▶ WHAT YOU SHOULD DO:
Copy out exactly, from the entries that follow, the line holding "green book [443,204,531,274]", the line holding "brown dumbbell [177,215,234,249]", and all lines between them, but no pictures.

Records drawn from a dataset:
* * * * *
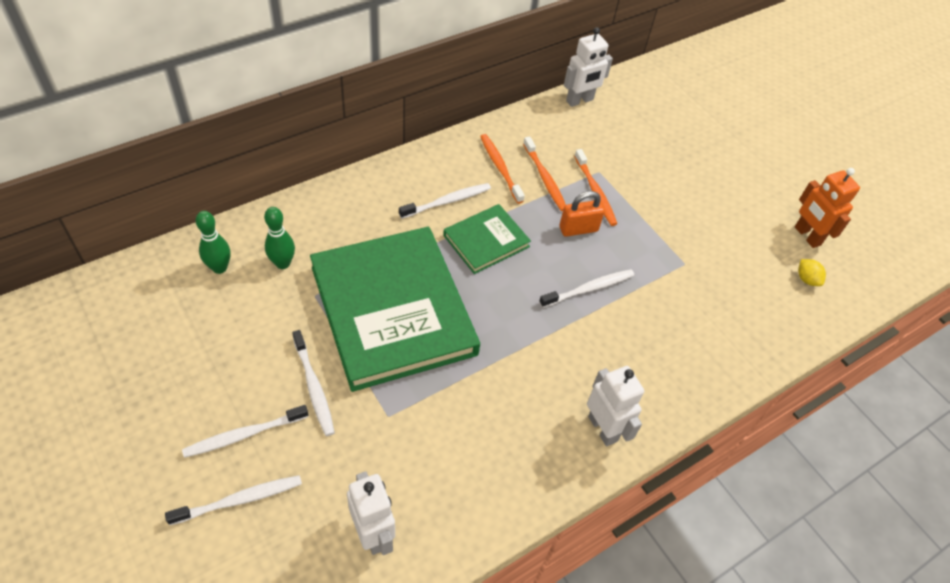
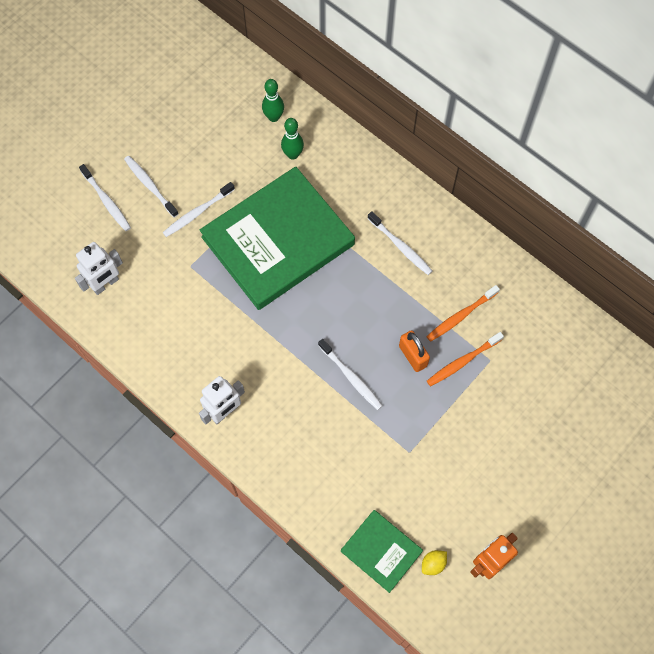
camera: 80 degrees right, 15 degrees up
green book [443,204,531,274] -> green book moved to [341,510,423,593]
orange toothbrush [480,134,525,204] -> none
white robot [564,27,613,107] -> none

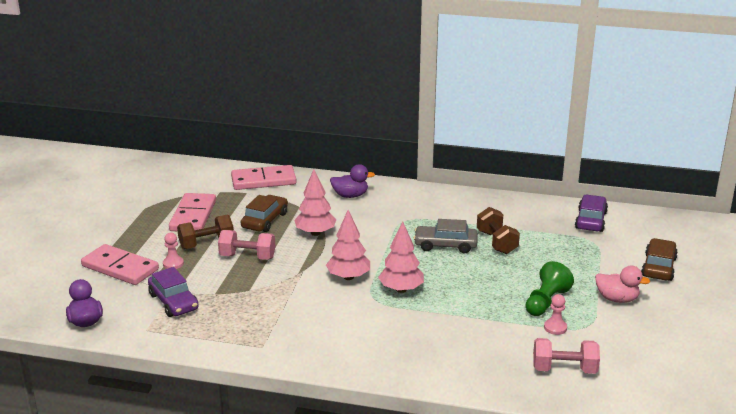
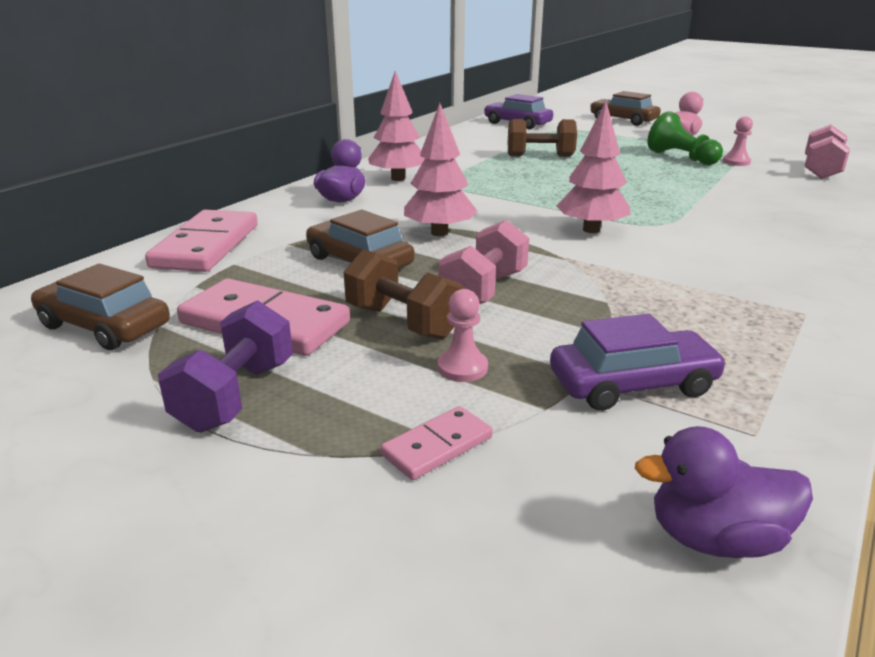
camera: 70 degrees left, 0 degrees up
pink domino [81,244,159,285] -> pink domino [380,406,493,480], size x0.51
brown dumbbell [177,215,234,249] -> brown dumbbell turned 45 degrees counterclockwise [344,249,463,339]
pink tree [378,221,424,293] -> pink tree moved to [368,71,425,181]
grey car [414,219,478,253] -> none
none -> brown car [31,264,170,350]
none -> purple dumbbell [158,300,293,433]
* * * * *
▶ TASK ANSWER:
green book [443,204,531,274] -> green book moved to [341,510,423,593]
orange toothbrush [480,134,525,204] -> none
white robot [564,27,613,107] -> none

camera: 70 degrees left, 0 degrees up
pink domino [81,244,159,285] -> pink domino [380,406,493,480], size x0.51
brown dumbbell [177,215,234,249] -> brown dumbbell turned 45 degrees counterclockwise [344,249,463,339]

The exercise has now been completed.